**What the exercise asks**
Below, some lines carry pictures; leave those pictures out and retype exactly the lines from the one with "J1 pin 2: N2 -> GND" through the one with "C3: 2.2uF (GND, VA) -> 2.2uF (GND, VTH)".

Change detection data
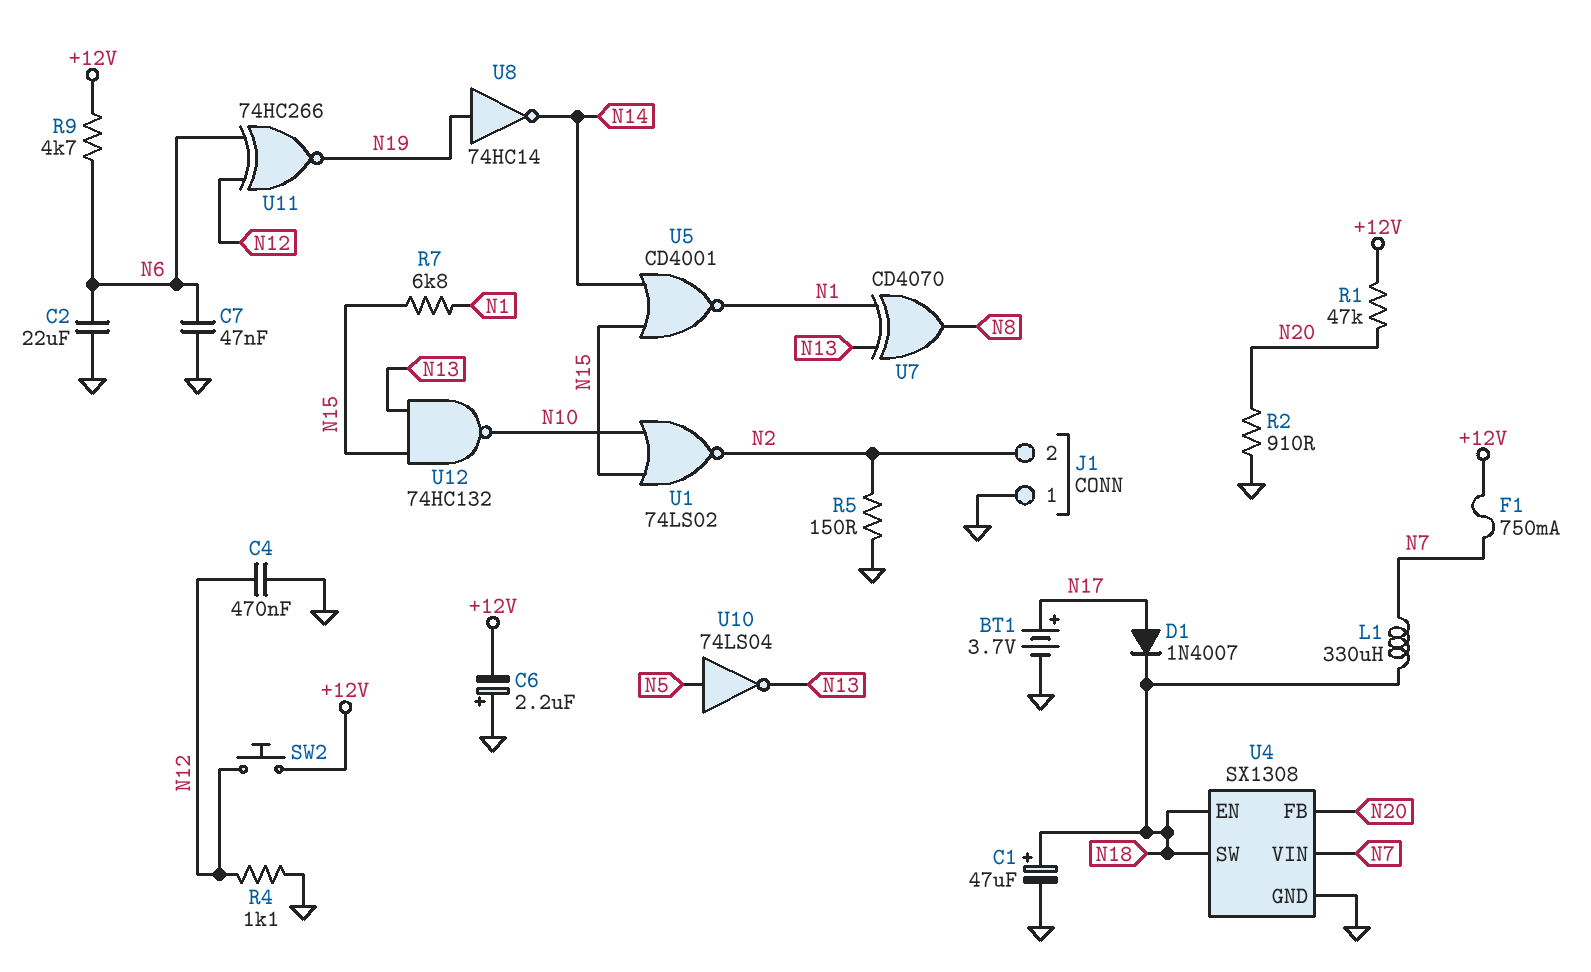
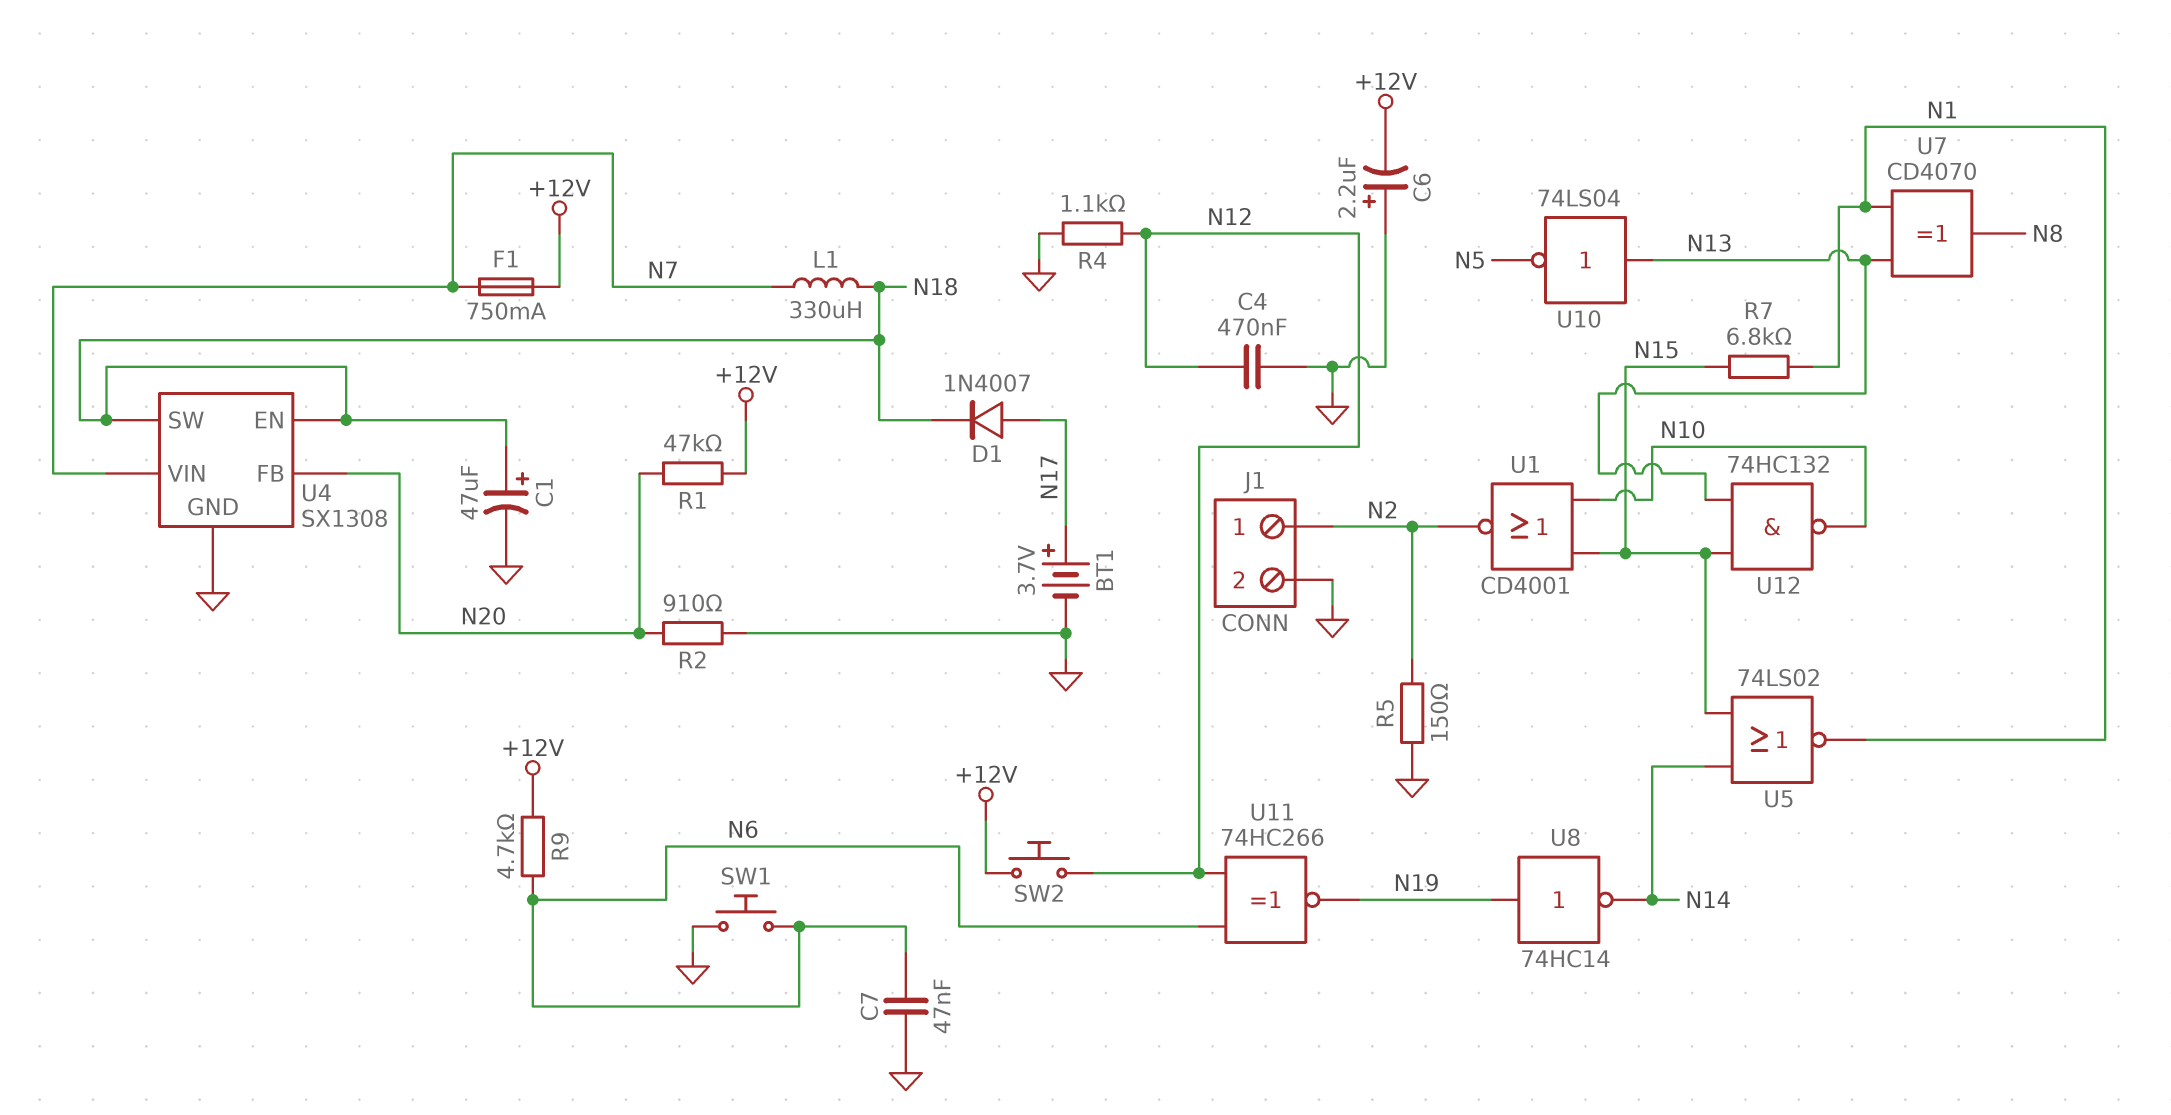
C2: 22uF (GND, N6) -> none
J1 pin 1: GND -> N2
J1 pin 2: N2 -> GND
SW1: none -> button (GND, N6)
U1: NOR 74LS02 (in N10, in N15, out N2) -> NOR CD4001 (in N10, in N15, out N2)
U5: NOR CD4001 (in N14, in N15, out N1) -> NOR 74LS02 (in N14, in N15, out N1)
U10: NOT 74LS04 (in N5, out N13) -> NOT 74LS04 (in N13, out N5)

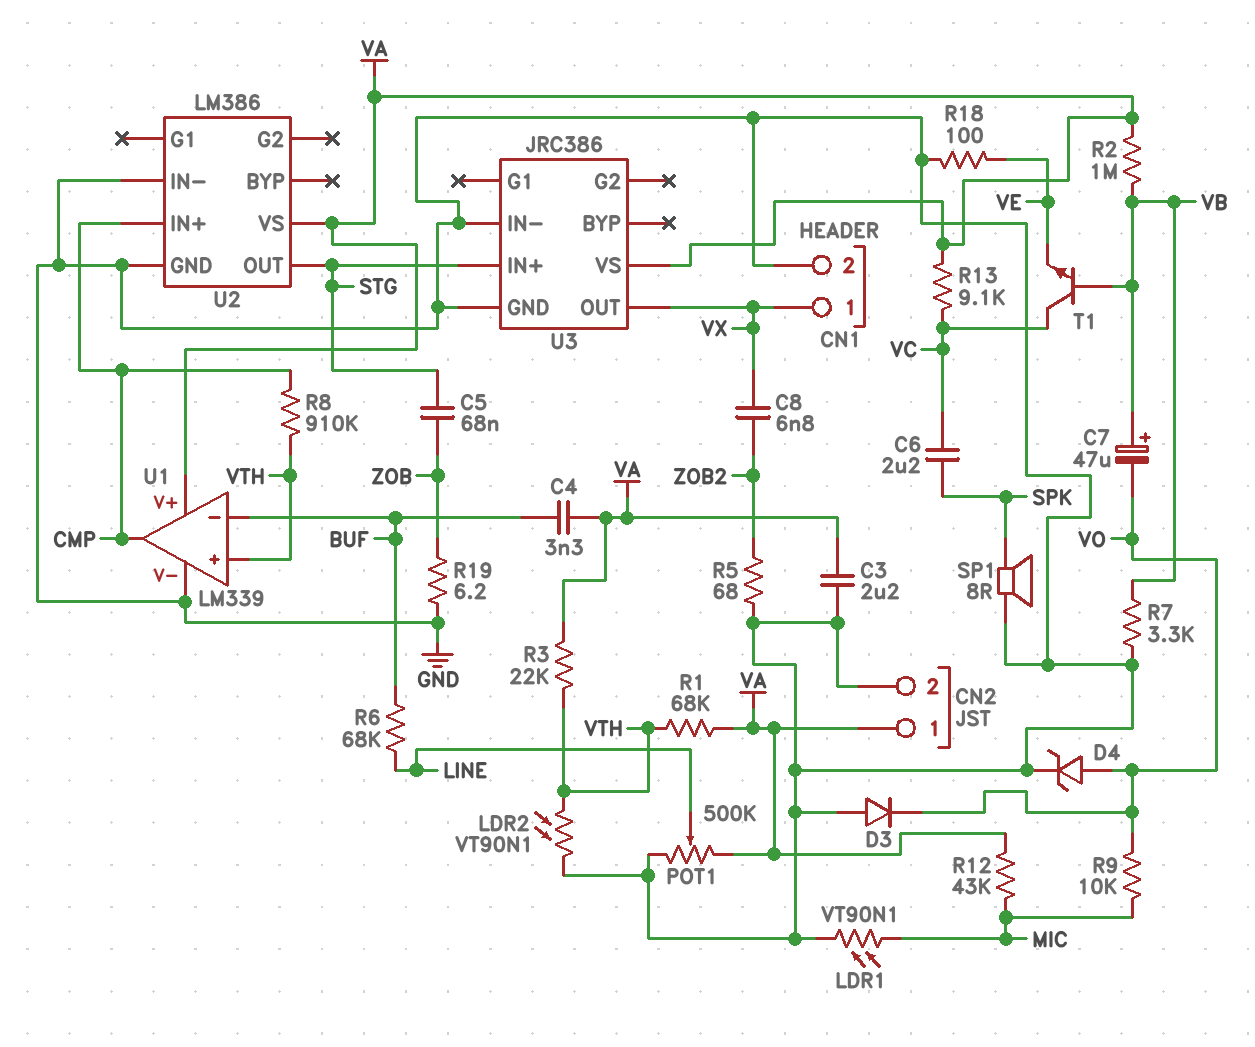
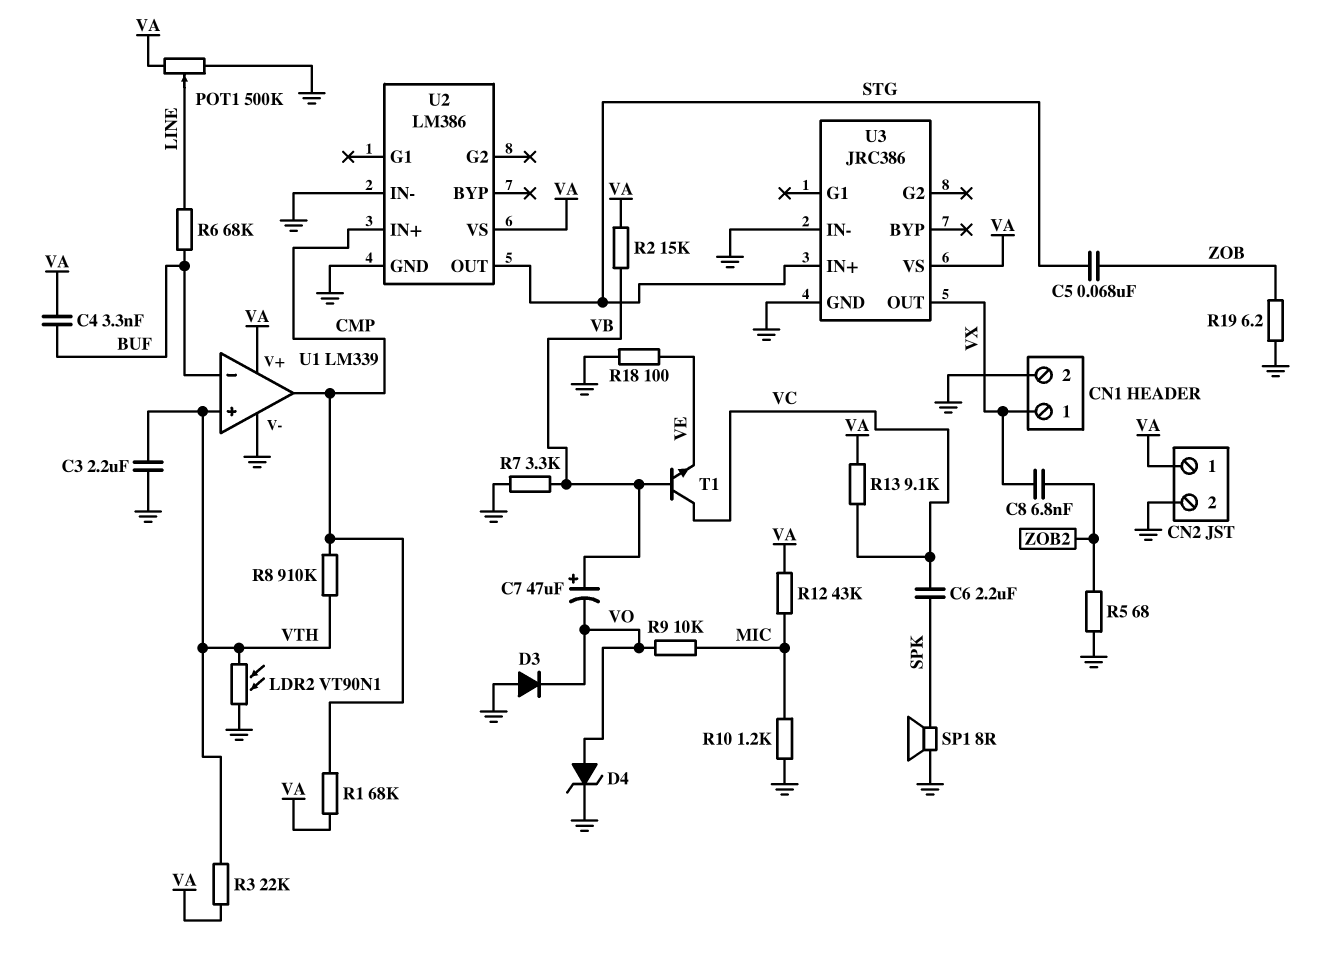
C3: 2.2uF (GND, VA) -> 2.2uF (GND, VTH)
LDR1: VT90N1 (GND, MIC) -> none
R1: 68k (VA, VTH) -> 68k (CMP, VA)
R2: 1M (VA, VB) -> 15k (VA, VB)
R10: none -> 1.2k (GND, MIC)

**Your response**
J1 pin 2: N2 -> GND
SW1: none -> button (GND, N6)
U1: NOR 74LS02 (in N10, in N15, out N2) -> NOR CD4001 (in N10, in N15, out N2)
U5: NOR CD4001 (in N14, in N15, out N1) -> NOR 74LS02 (in N14, in N15, out N1)
U10: NOT 74LS04 (in N5, out N13) -> NOT 74LS04 (in N13, out N5)

C3: 2.2uF (GND, VA) -> 2.2uF (GND, VTH)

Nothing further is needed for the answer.